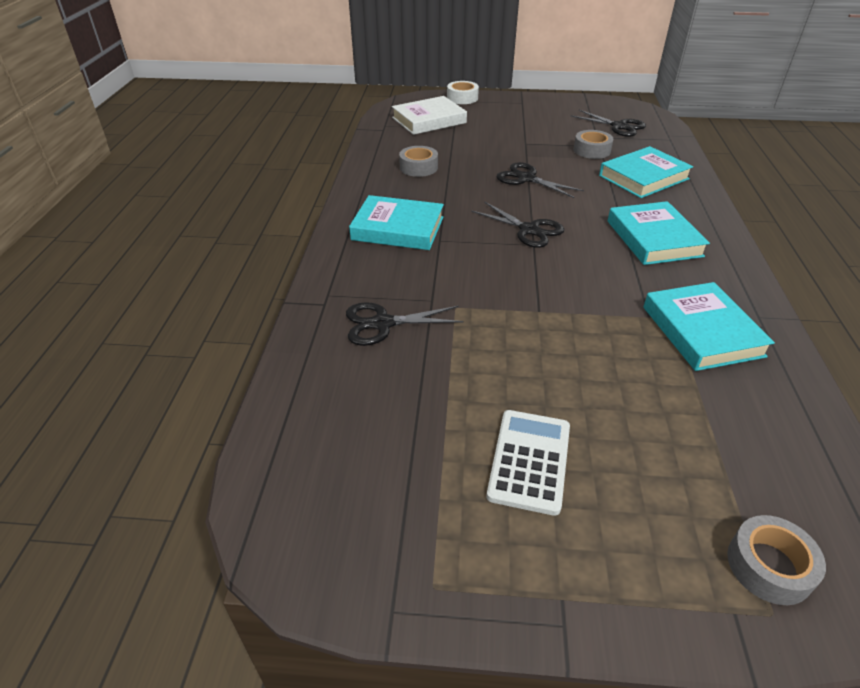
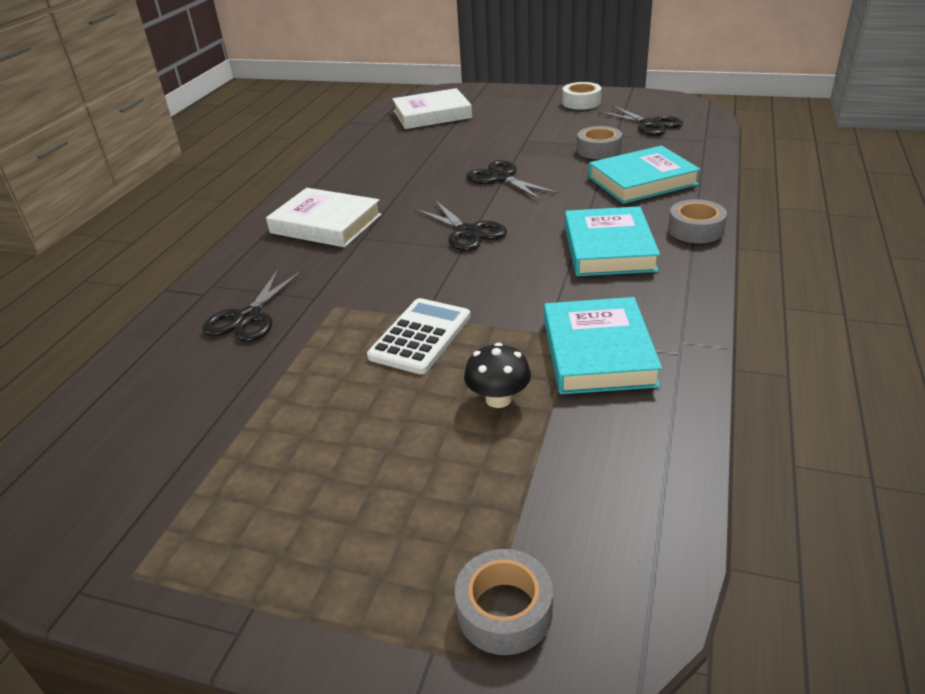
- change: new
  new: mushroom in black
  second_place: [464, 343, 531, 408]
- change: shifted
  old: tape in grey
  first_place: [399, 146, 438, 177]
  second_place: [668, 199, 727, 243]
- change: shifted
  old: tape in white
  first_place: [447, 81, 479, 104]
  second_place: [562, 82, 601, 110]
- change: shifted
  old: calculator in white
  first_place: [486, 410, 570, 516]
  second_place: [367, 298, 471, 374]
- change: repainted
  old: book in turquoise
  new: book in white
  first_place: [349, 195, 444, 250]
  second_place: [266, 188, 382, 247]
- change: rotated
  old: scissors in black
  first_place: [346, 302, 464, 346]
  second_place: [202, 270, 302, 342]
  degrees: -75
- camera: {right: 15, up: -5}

WORK TO BE COMPLETED:
Reproduce the data above line for line, excluding every picture.

TASK RESULT:
- change: new
  new: mushroom in black
  second_place: [464, 343, 531, 408]
- change: shifted
  old: tape in grey
  first_place: [399, 146, 438, 177]
  second_place: [668, 199, 727, 243]
- change: shifted
  old: tape in white
  first_place: [447, 81, 479, 104]
  second_place: [562, 82, 601, 110]
- change: shifted
  old: calculator in white
  first_place: [486, 410, 570, 516]
  second_place: [367, 298, 471, 374]
- change: repainted
  old: book in turquoise
  new: book in white
  first_place: [349, 195, 444, 250]
  second_place: [266, 188, 382, 247]
- change: rotated
  old: scissors in black
  first_place: [346, 302, 464, 346]
  second_place: [202, 270, 302, 342]
  degrees: -75
- camera: {right: 15, up: -5}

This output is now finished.